● EXERCISE BRIEF: Quote, word for word, the line containing "rosy toy rocket" and all lines that follow it to the end of the records, with no pictures.
Top of RECORDS FOR THIS TASK
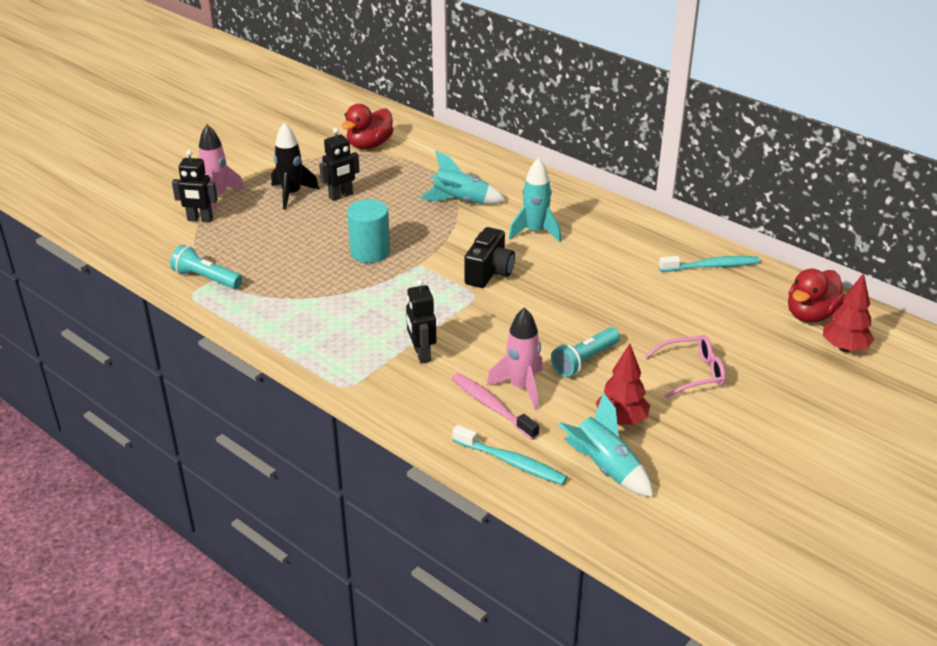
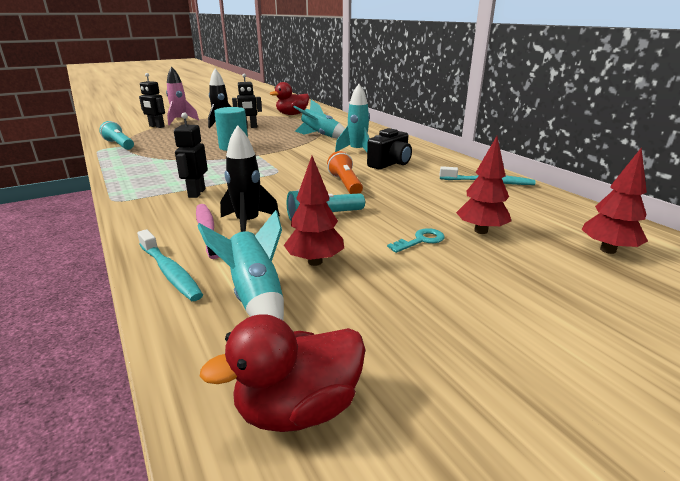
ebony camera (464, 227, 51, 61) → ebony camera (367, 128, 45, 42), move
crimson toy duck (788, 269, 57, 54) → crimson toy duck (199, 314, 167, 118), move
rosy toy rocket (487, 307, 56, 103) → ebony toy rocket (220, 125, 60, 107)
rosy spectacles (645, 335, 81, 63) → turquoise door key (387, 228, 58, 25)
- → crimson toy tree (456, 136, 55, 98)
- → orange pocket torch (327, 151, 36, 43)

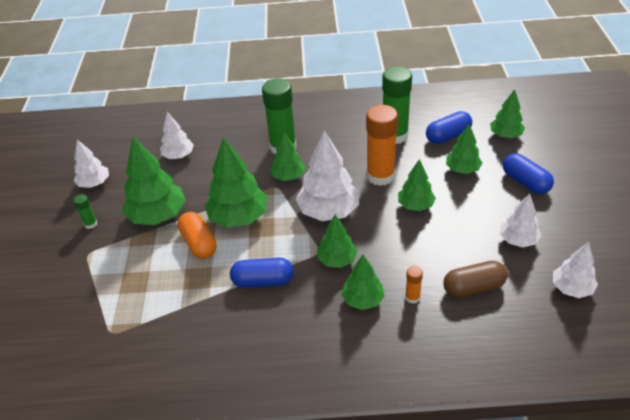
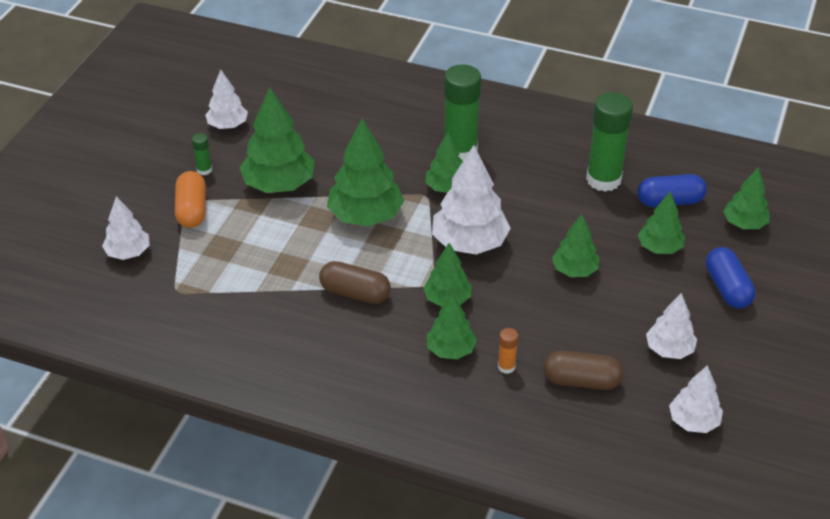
orange glue (366, 105, 32, 81) → -
white toy tree (160, 112, 34, 47) → white toy tree (102, 196, 48, 64), move
orange pill (178, 212, 39, 47) → orange pill (175, 171, 31, 57), move
royal blue pill (230, 258, 63, 30) → russet pill (319, 261, 72, 43)

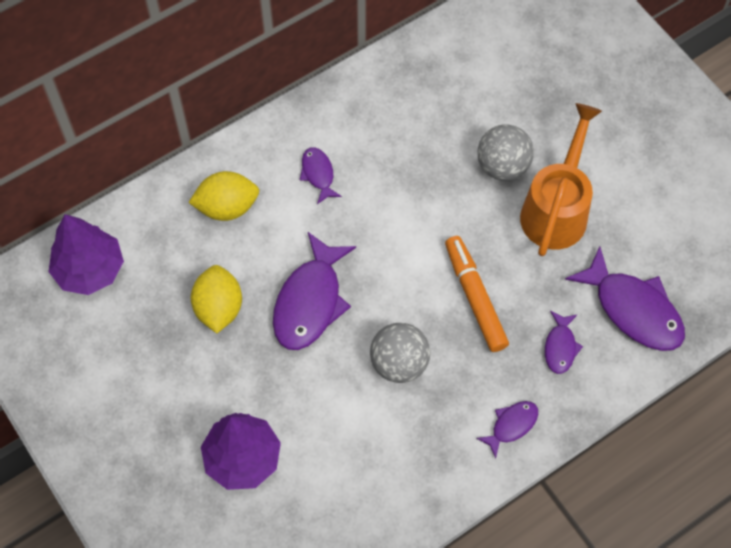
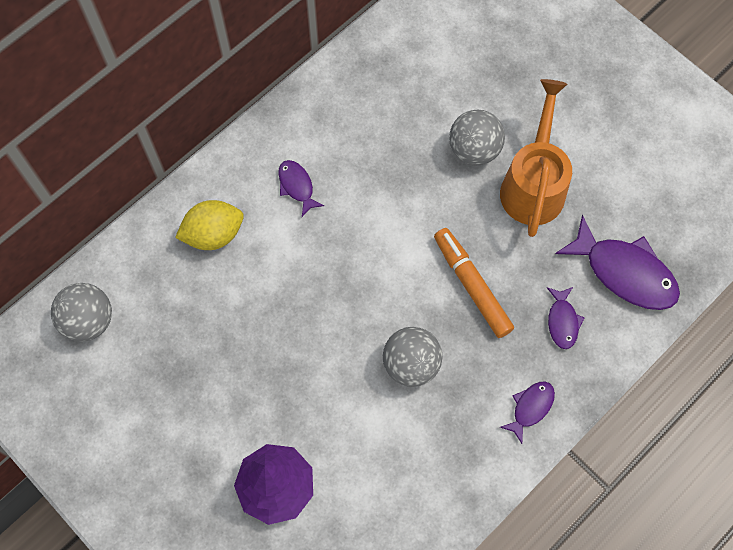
purple toy tree (48, 214, 76, 81) → gray play ball (51, 283, 61, 59)
purple toy fish (273, 232, 83, 118) → -
bright yellow lemon (191, 265, 51, 68) → -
Bottom of RECORDS FOR THIS TASK
● WRITTEN REPLY:
rosy toy rocket (487, 307, 56, 103) → ebony toy rocket (220, 125, 60, 107)
rosy spectacles (645, 335, 81, 63) → turquoise door key (387, 228, 58, 25)
- → crimson toy tree (456, 136, 55, 98)
- → orange pocket torch (327, 151, 36, 43)

orange glue (366, 105, 32, 81) → -
white toy tree (160, 112, 34, 47) → white toy tree (102, 196, 48, 64), move
orange pill (178, 212, 39, 47) → orange pill (175, 171, 31, 57), move
royal blue pill (230, 258, 63, 30) → russet pill (319, 261, 72, 43)

purple toy tree (48, 214, 76, 81) → gray play ball (51, 283, 61, 59)
purple toy fish (273, 232, 83, 118) → -
bright yellow lemon (191, 265, 51, 68) → -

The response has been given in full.